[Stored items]

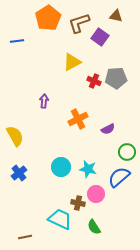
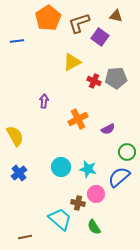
cyan trapezoid: rotated 15 degrees clockwise
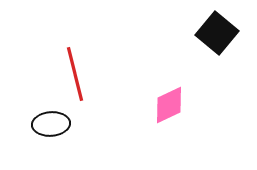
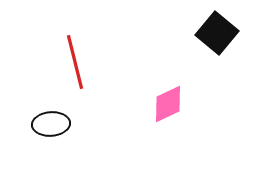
red line: moved 12 px up
pink diamond: moved 1 px left, 1 px up
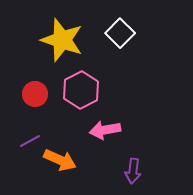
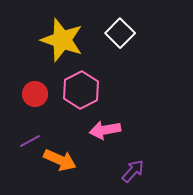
purple arrow: rotated 145 degrees counterclockwise
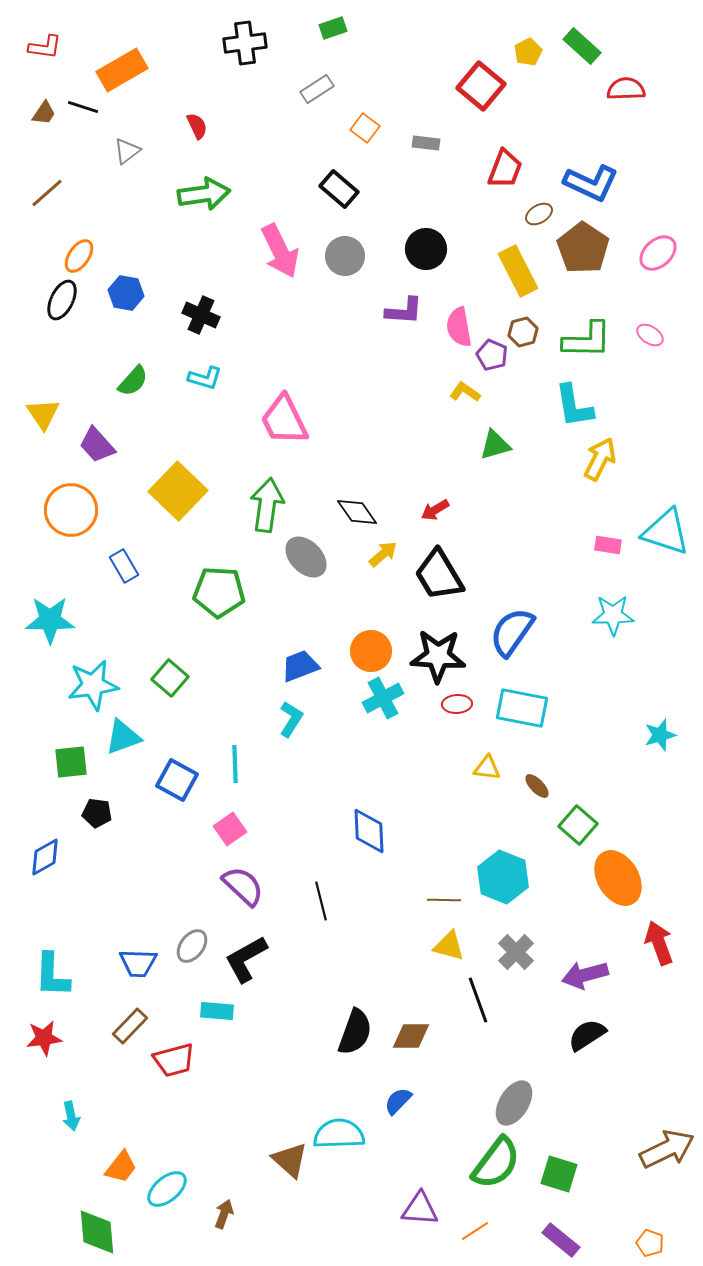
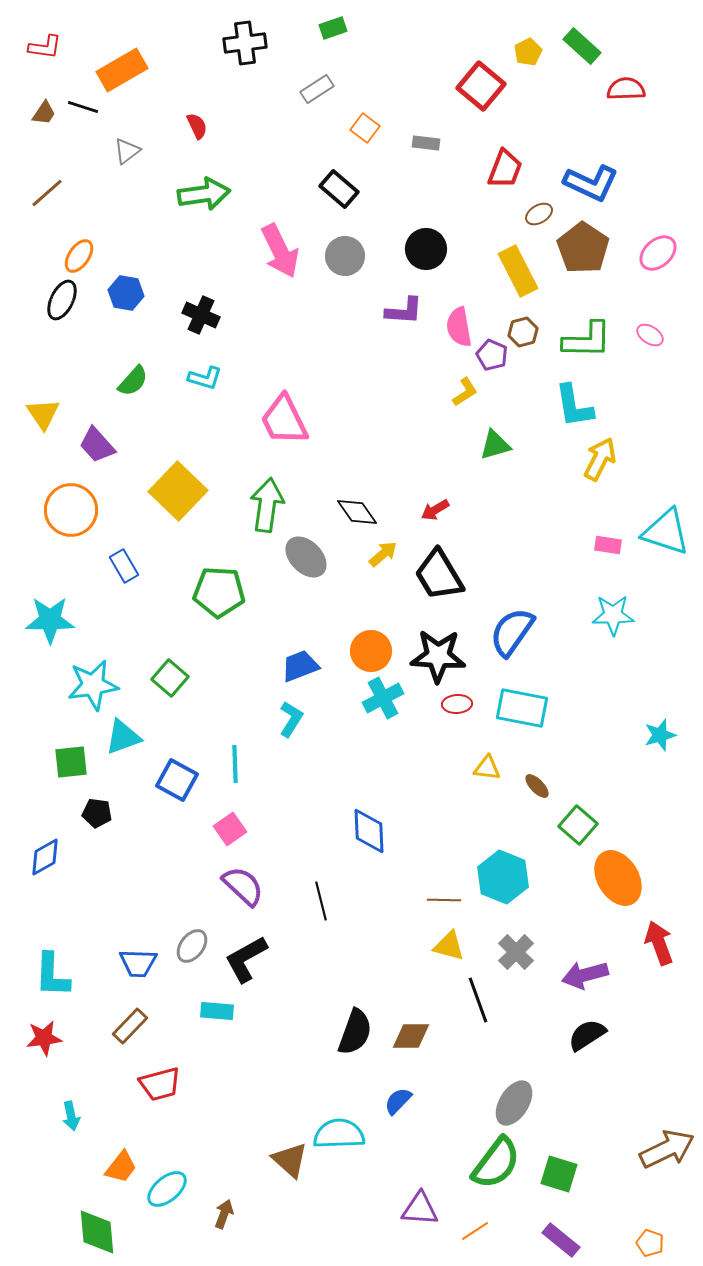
yellow L-shape at (465, 392): rotated 112 degrees clockwise
red trapezoid at (174, 1060): moved 14 px left, 24 px down
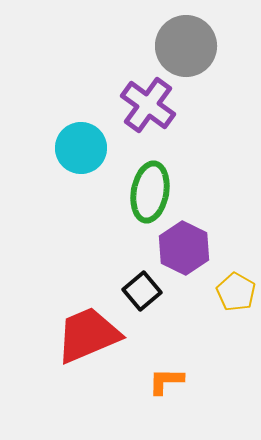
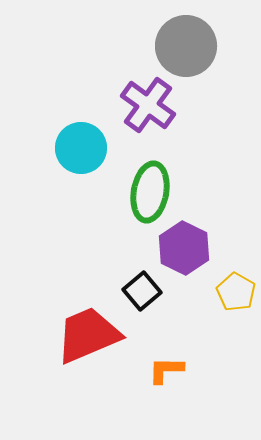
orange L-shape: moved 11 px up
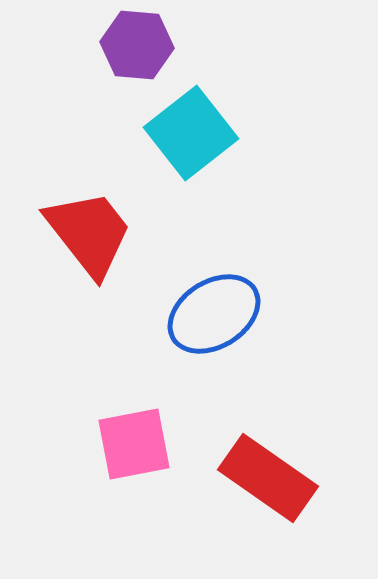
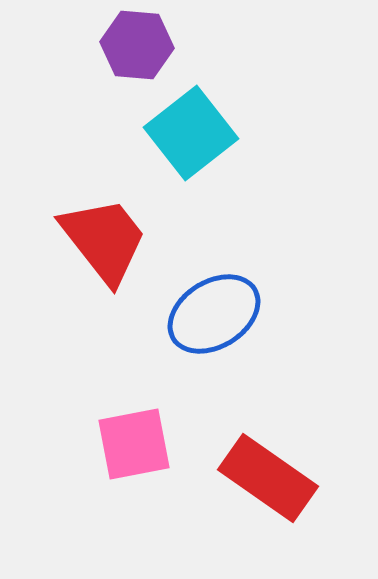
red trapezoid: moved 15 px right, 7 px down
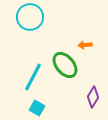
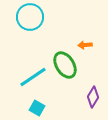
green ellipse: rotated 8 degrees clockwise
cyan line: rotated 28 degrees clockwise
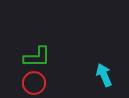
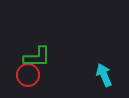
red circle: moved 6 px left, 8 px up
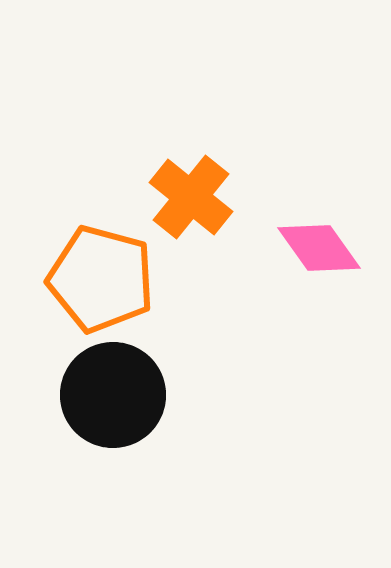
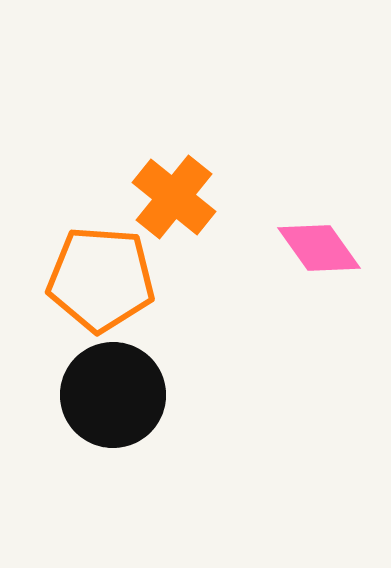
orange cross: moved 17 px left
orange pentagon: rotated 11 degrees counterclockwise
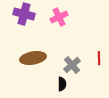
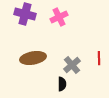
purple cross: moved 1 px right
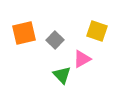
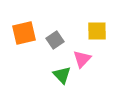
yellow square: rotated 20 degrees counterclockwise
gray square: rotated 12 degrees clockwise
pink triangle: rotated 18 degrees counterclockwise
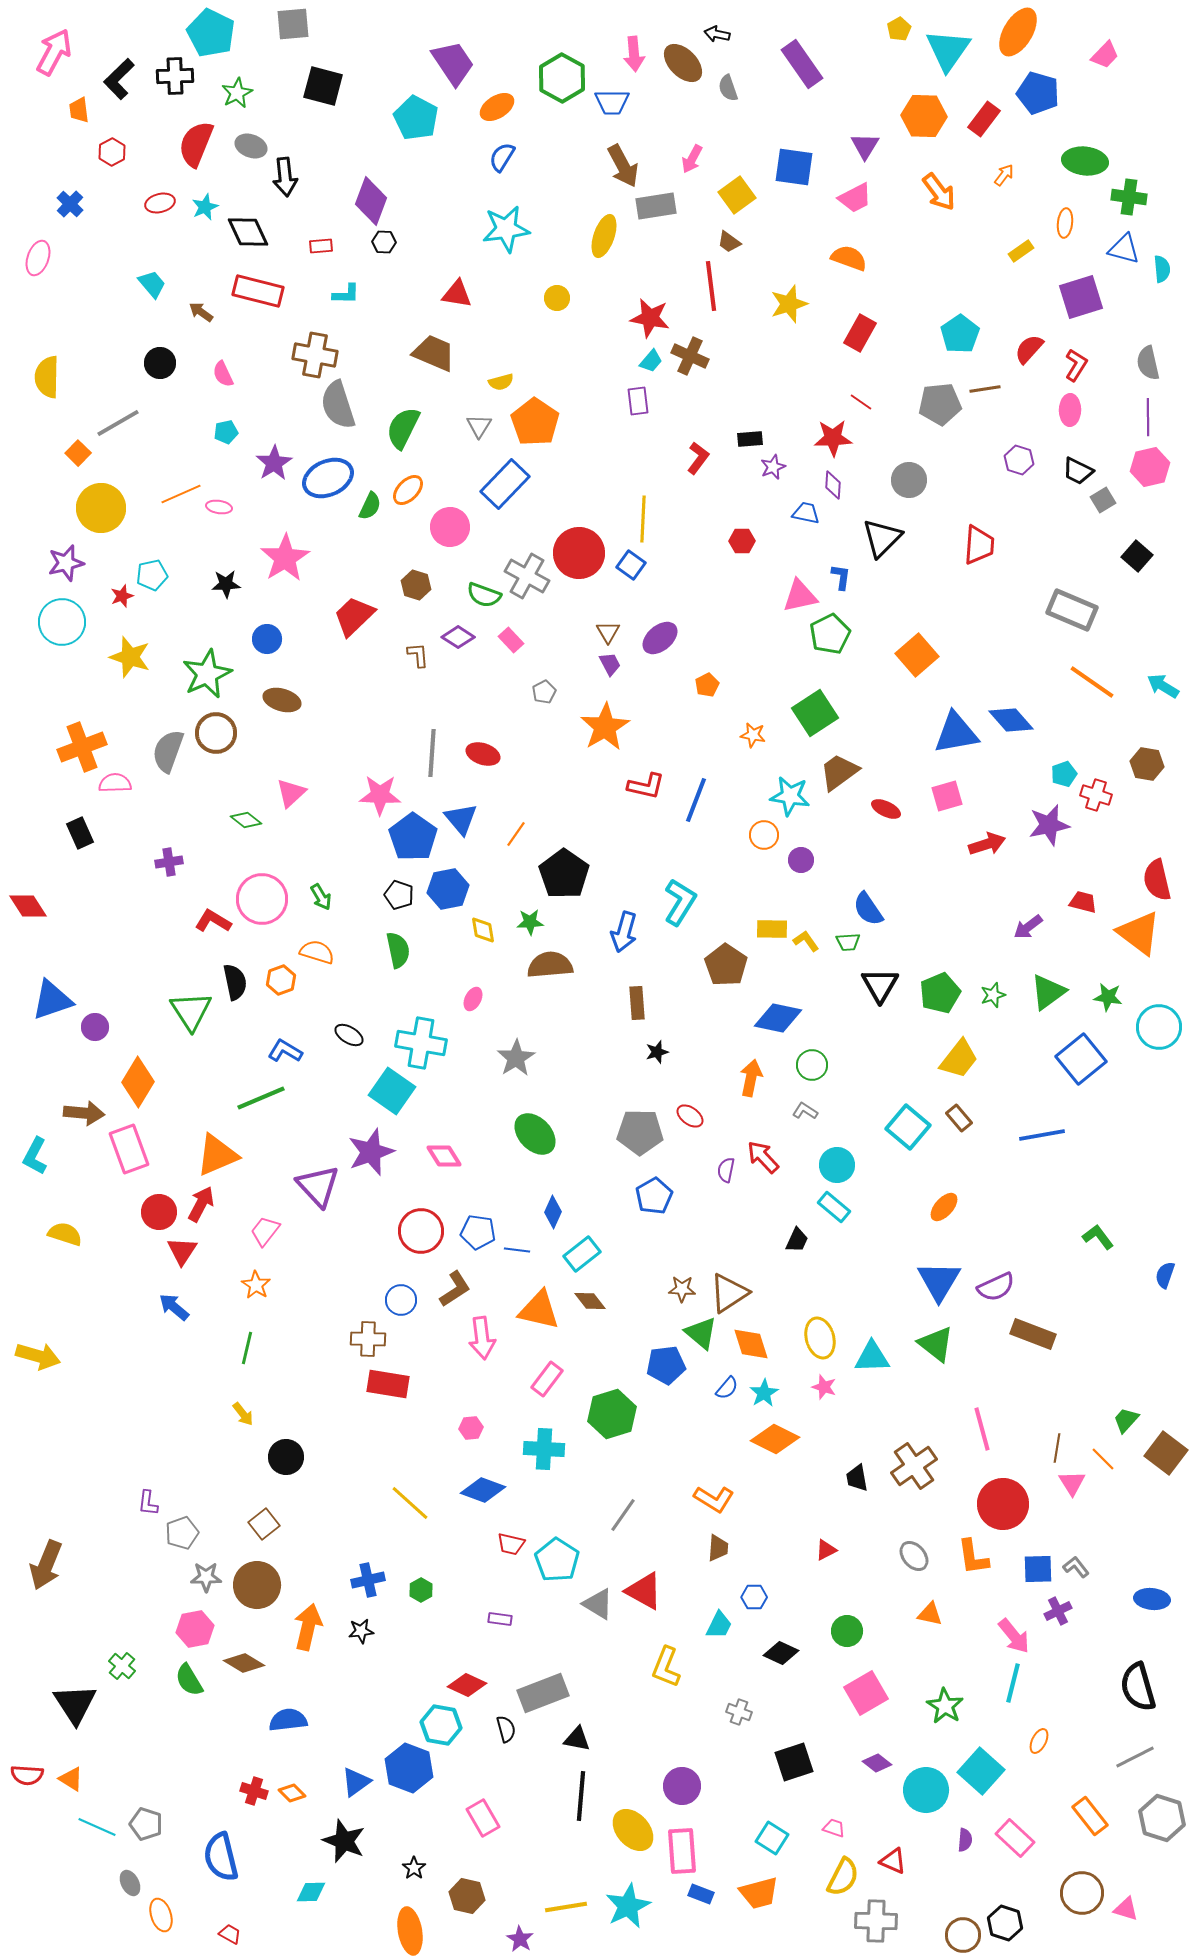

> Work required: Rewrite the listing above, replacing "trapezoid" with "parallelogram" everywhere and leaving every other word unchanged. Omit the picture lines from your version.

> Written reply:
cyan parallelogram: rotated 15 degrees clockwise
red line: moved 12 px up
pink diamond: moved 1 px left, 1 px up
purple arrow: rotated 145 degrees counterclockwise
yellow L-shape at (465, 392): rotated 112 degrees clockwise
red parallelogram at (174, 1060): moved 14 px left, 24 px down
orange L-shape: moved 11 px up
red parallelogram: moved 15 px right, 7 px down
green ellipse: rotated 8 degrees clockwise
cyan line: rotated 28 degrees clockwise
red circle: moved 6 px left, 8 px up
orange cross: moved 17 px left
orange pentagon: rotated 11 degrees counterclockwise
purple cross: moved 1 px right
yellow square: rotated 20 degrees counterclockwise
gray square: rotated 12 degrees clockwise
pink triangle: rotated 18 degrees counterclockwise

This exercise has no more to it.